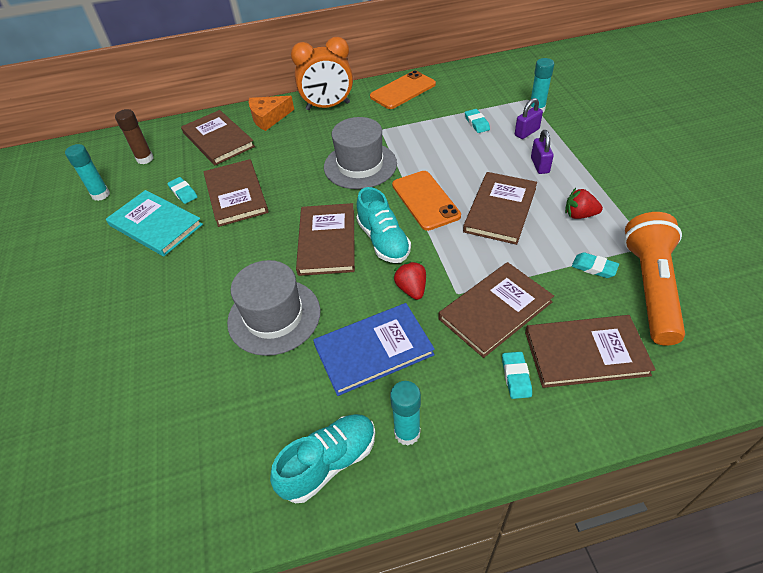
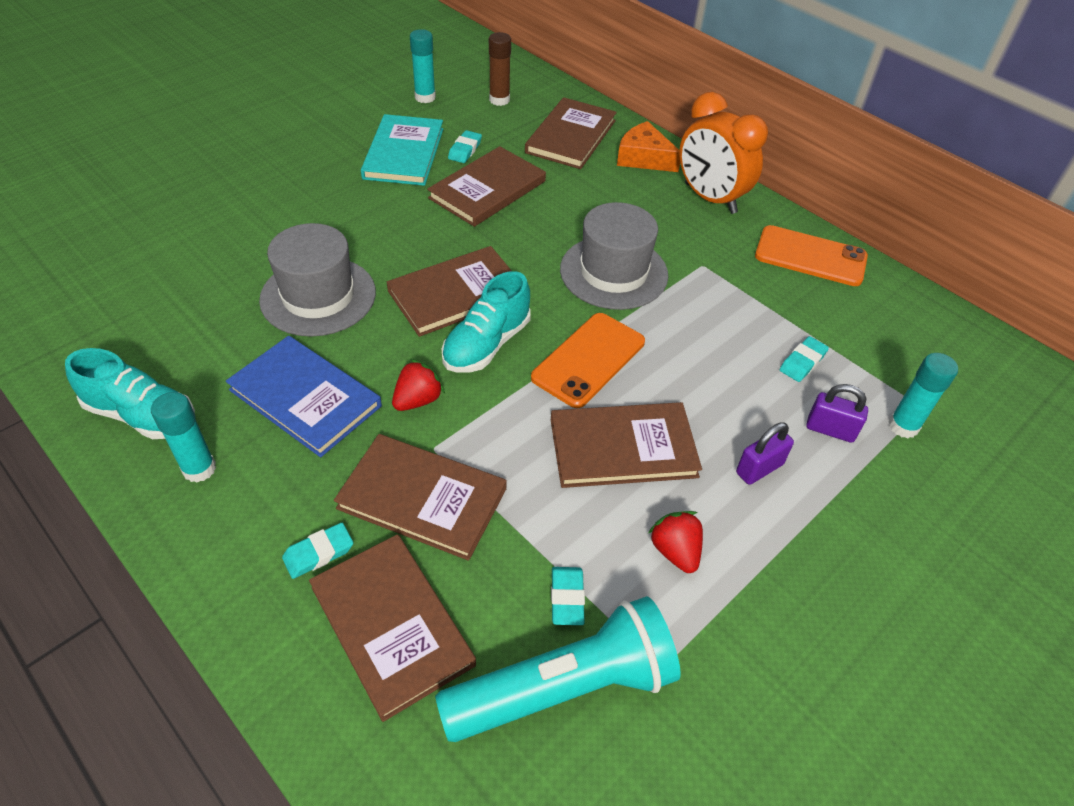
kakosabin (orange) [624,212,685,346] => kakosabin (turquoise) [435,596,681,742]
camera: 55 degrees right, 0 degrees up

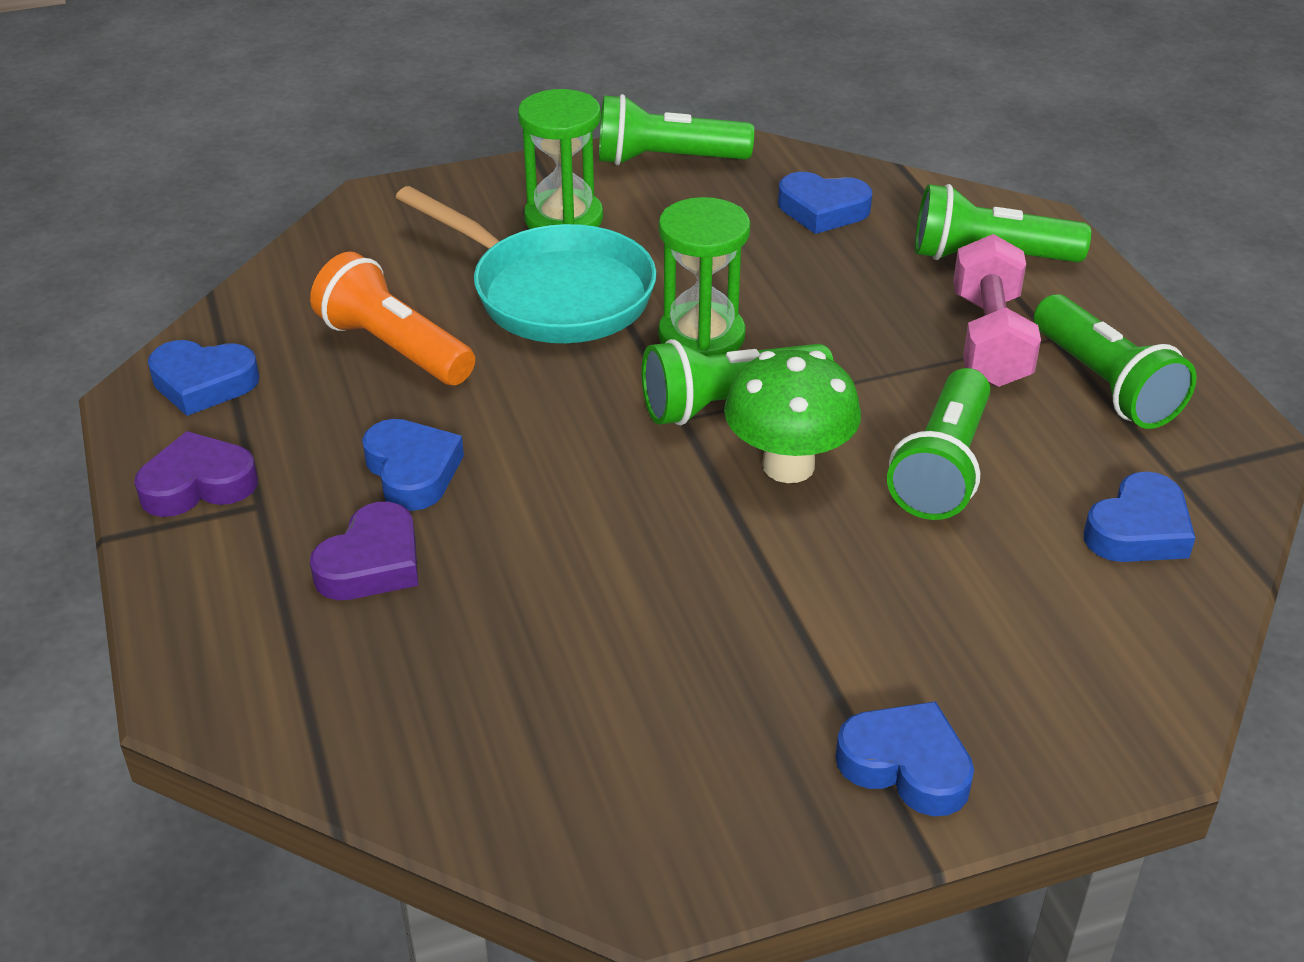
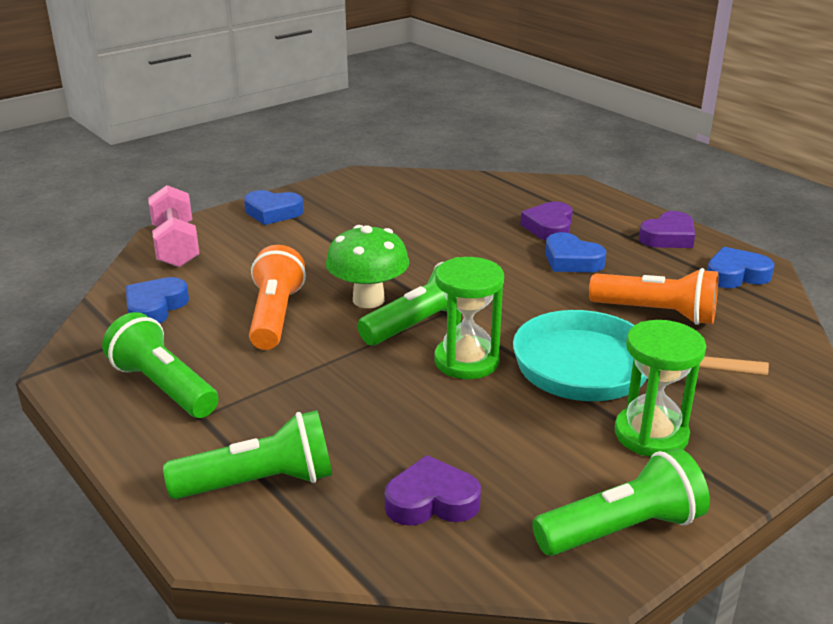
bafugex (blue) [778,172,872,234] => bafugex (purple) [385,455,481,526]
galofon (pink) [953,234,1041,387] => galofon (pink) [148,185,200,267], move
kakosabin (green) [887,368,990,520] => kakosabin (orange) [249,245,306,350]
camera: 160 degrees right, 10 degrees down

####################

* WHAT THIS TASK INVOLVES *
Each record, word for word, should be printed again without its pictures.

* RESULT BELOW *
kakosabin (orange) [624,212,685,346] => kakosabin (turquoise) [435,596,681,742]
camera: 55 degrees right, 0 degrees up

bafugex (blue) [778,172,872,234] => bafugex (purple) [385,455,481,526]
galofon (pink) [953,234,1041,387] => galofon (pink) [148,185,200,267], move
kakosabin (green) [887,368,990,520] => kakosabin (orange) [249,245,306,350]
camera: 160 degrees right, 10 degrees down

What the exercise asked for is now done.